Look through the material that follows and show every line with the string "AGND".
-- -- --
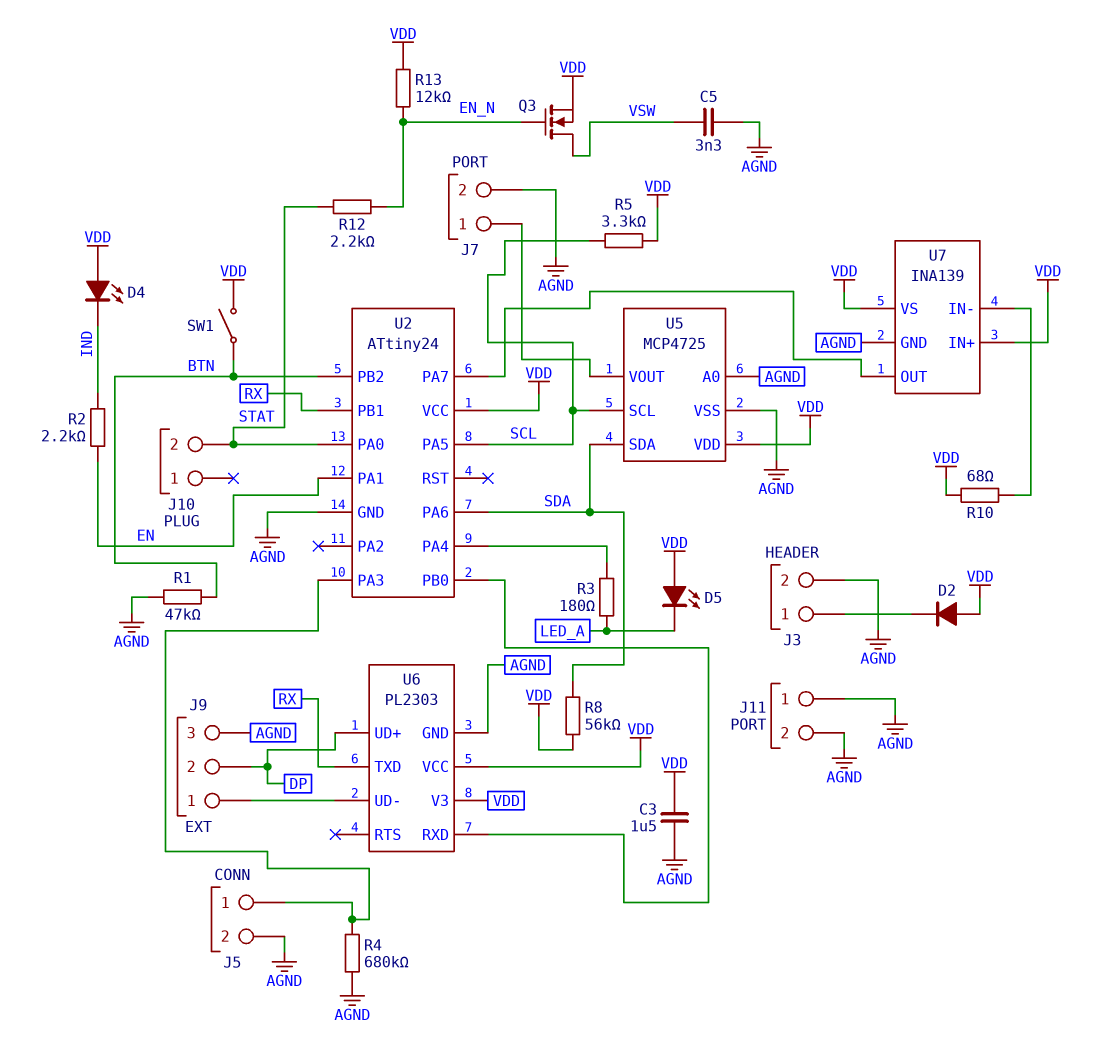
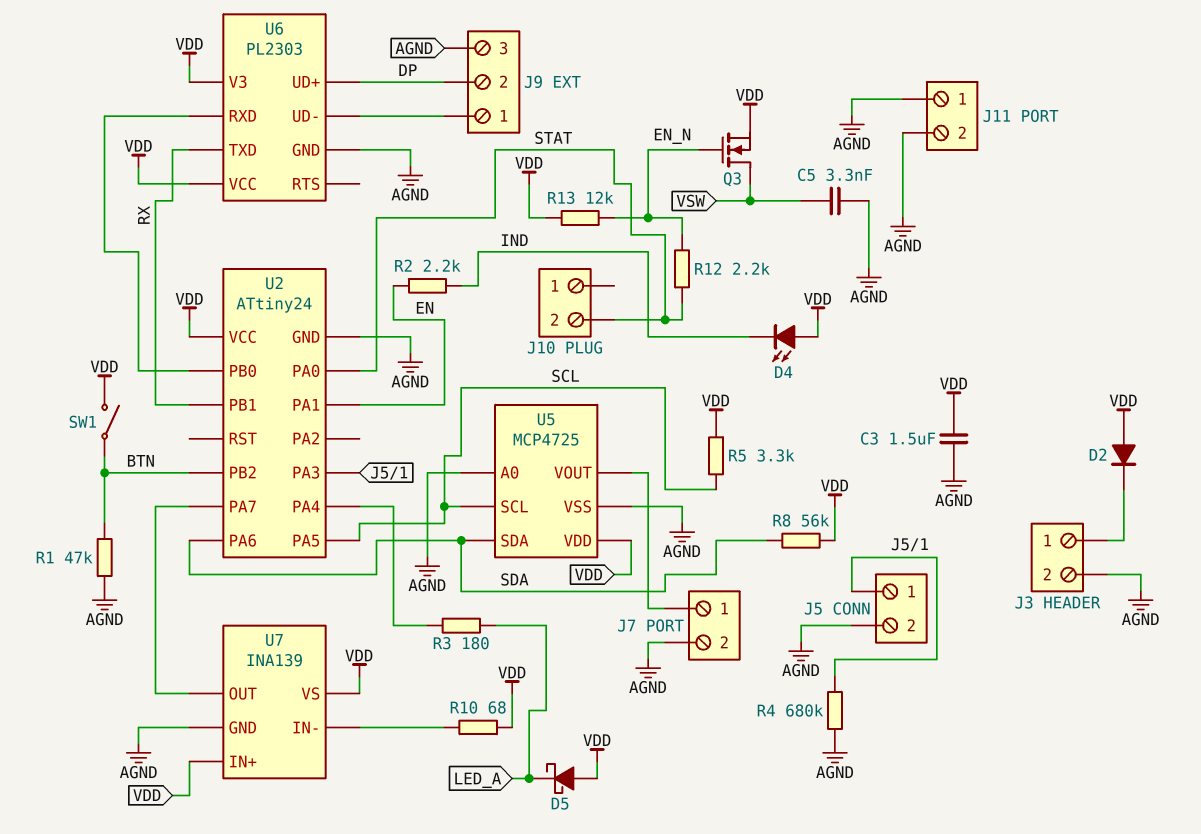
D5: LED (A VDD, K LED_A) -> schottky (A VDD, K LED_A)

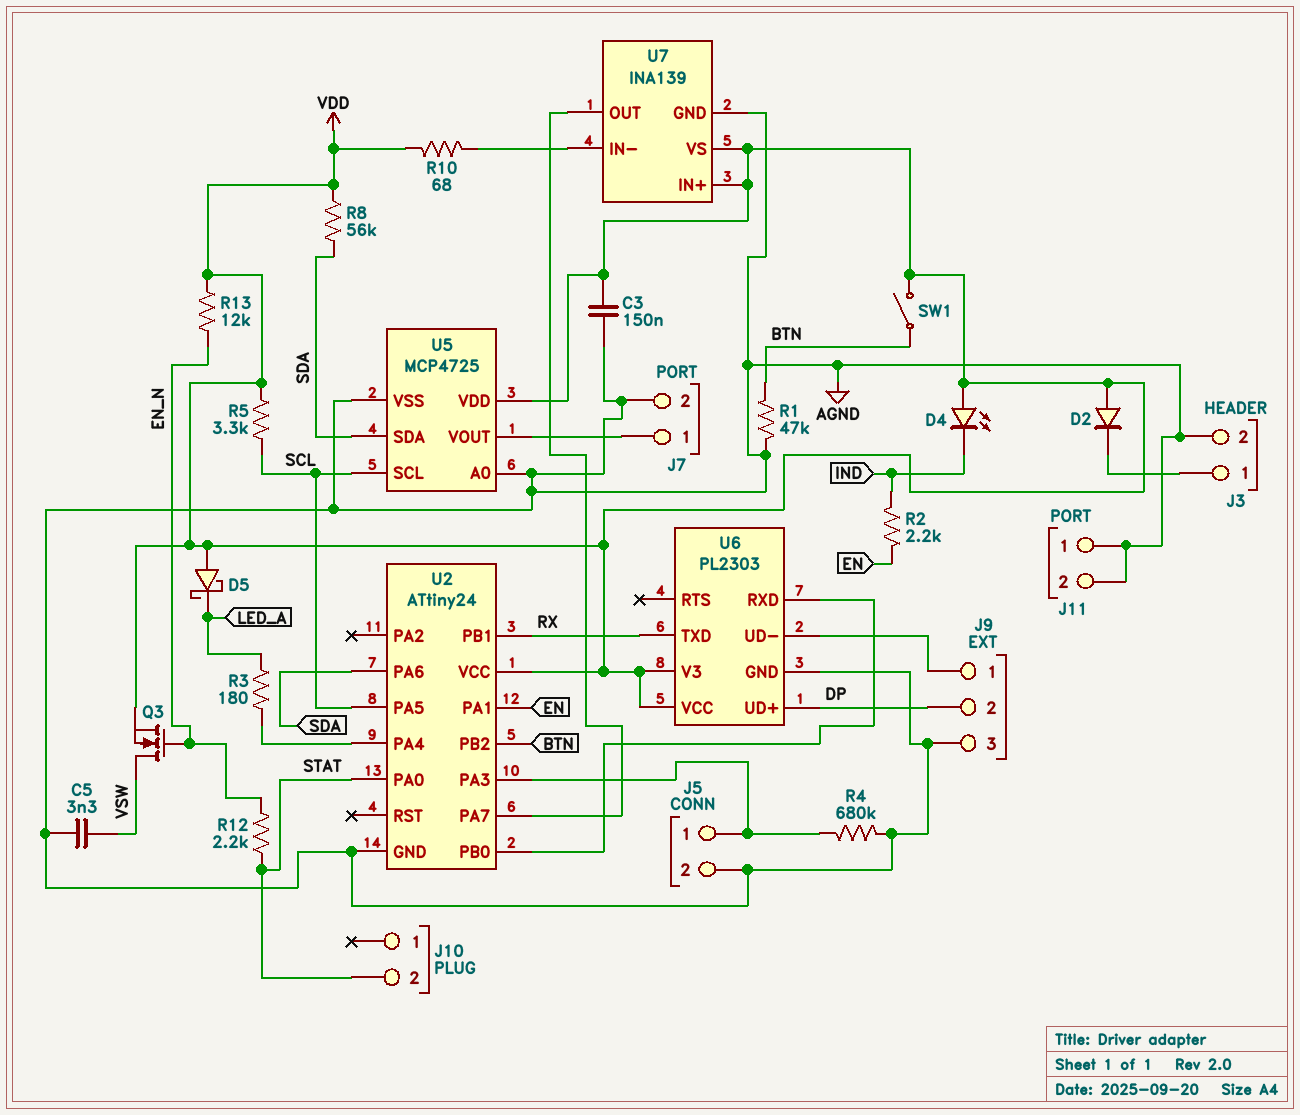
C3: 1.5uF (AGND, VDD) -> 150nF (AGND, VDD)

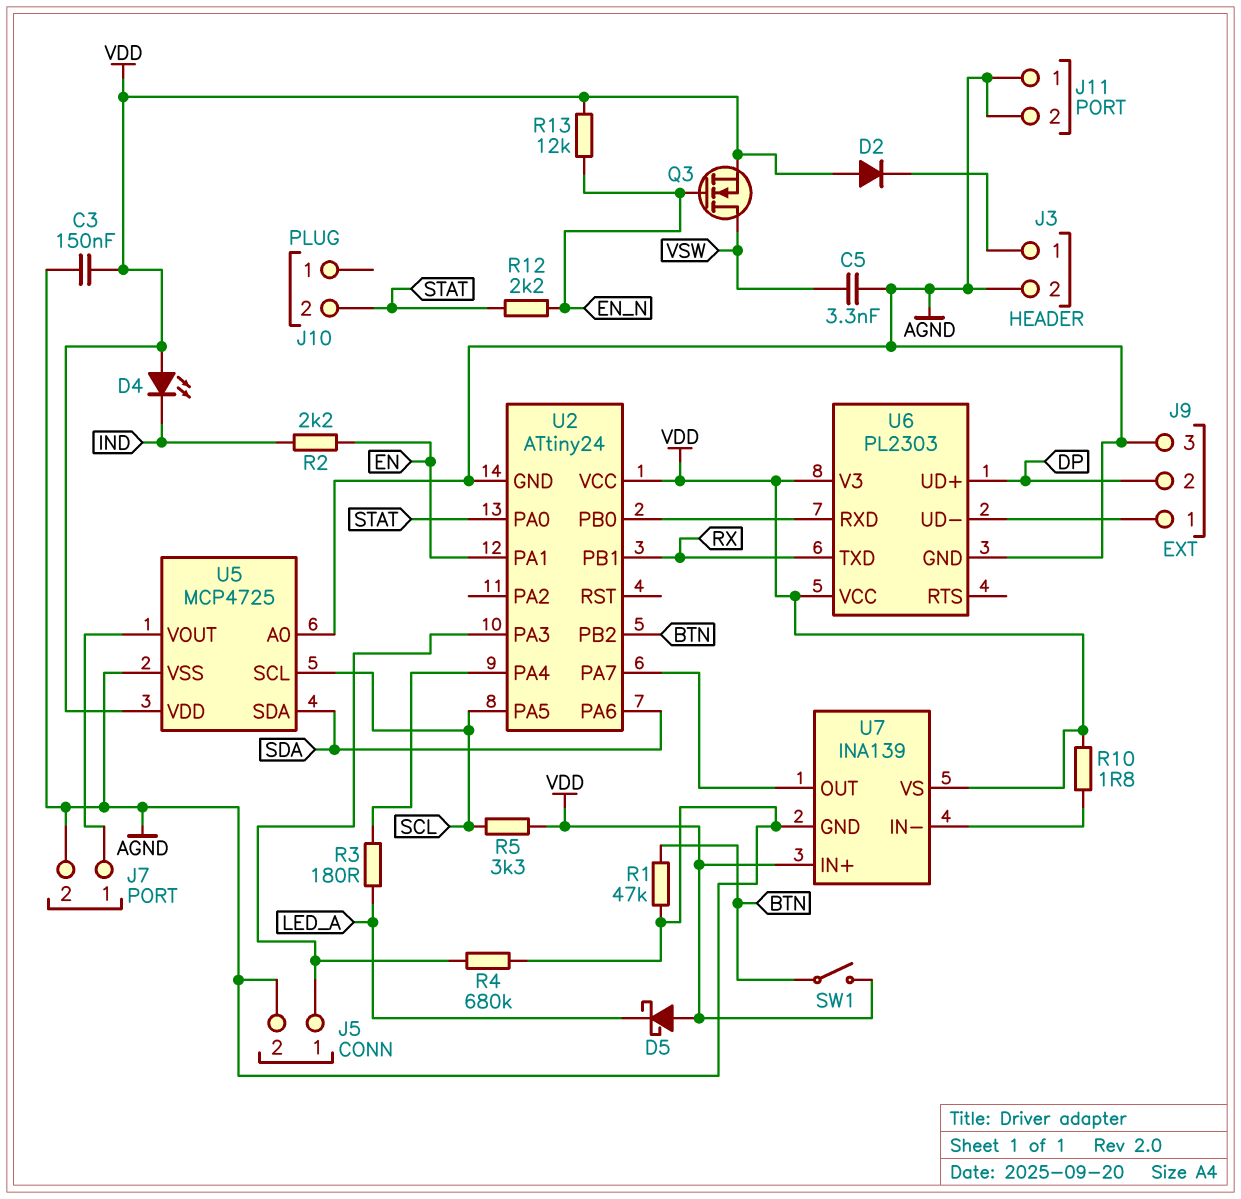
R8: 56k (SDA, VDD) -> none
R10: 68 (U7/IN-, VDD) -> 1.8 (U7/IN-, VDD)

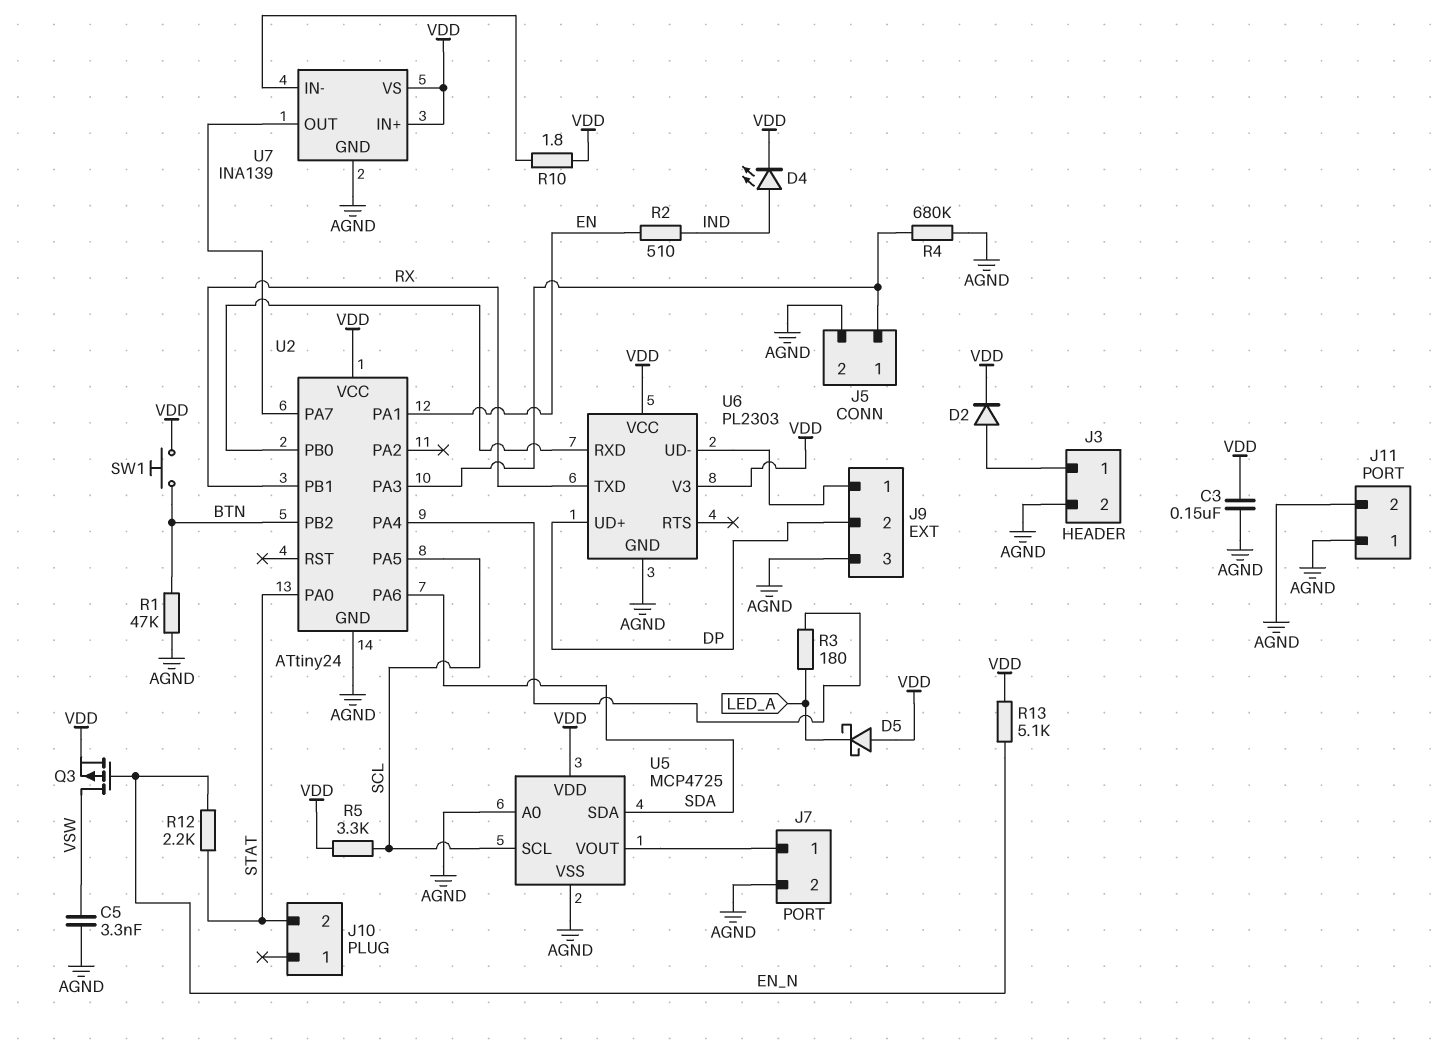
D2: diode (A VDD, K J3/1) -> diode (A J3/1, K VDD)
D4: LED (A VDD, K IND) -> LED (A IND, K VDD)
Q3: NMOS (G EN_N, D VSW, S VDD) -> PMOS (G EN_N, D VSW, S VDD)
R2: 2.2k (EN, IND) -> 510 (EN, IND)
R13: 12k (EN_N, VDD) -> 5.1k (EN_N, VDD)
SW1: switch (BTN, VDD) -> button (BTN, VDD)

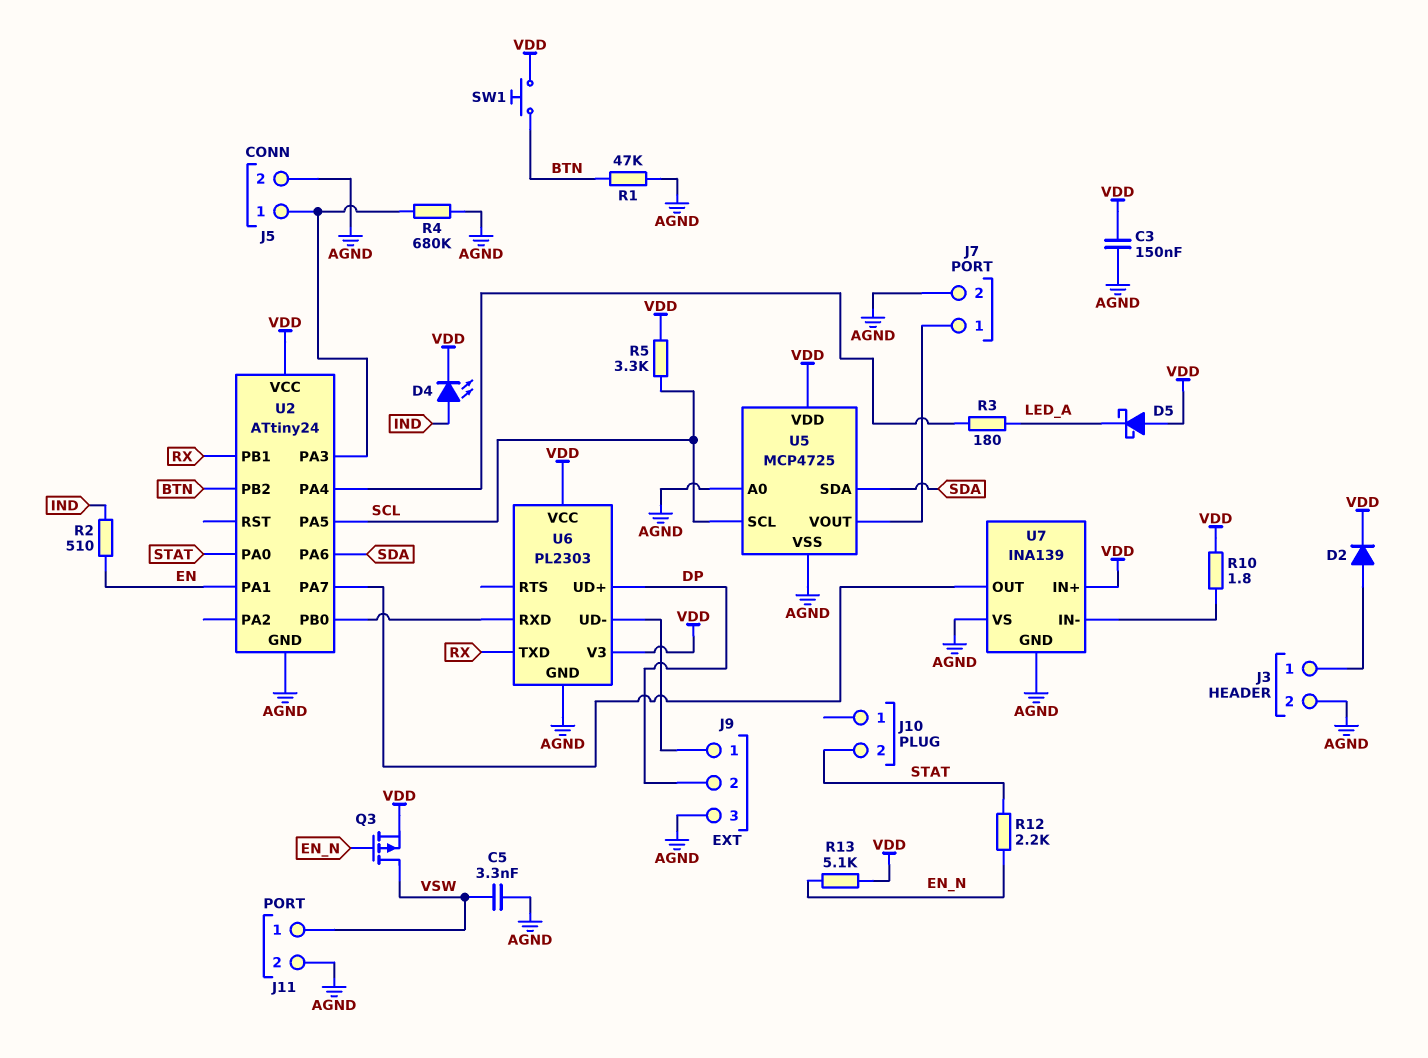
J11 pin 1: AGND -> VSW
U7 pin VS: VDD -> AGND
-- -- --
◆ **ANSWER FOR THIS EXERCISE**:
C3: 1.5uF (AGND, VDD) -> 150nF (AGND, VDD)
J11 pin 1: AGND -> VSW
U7 pin VS: VDD -> AGND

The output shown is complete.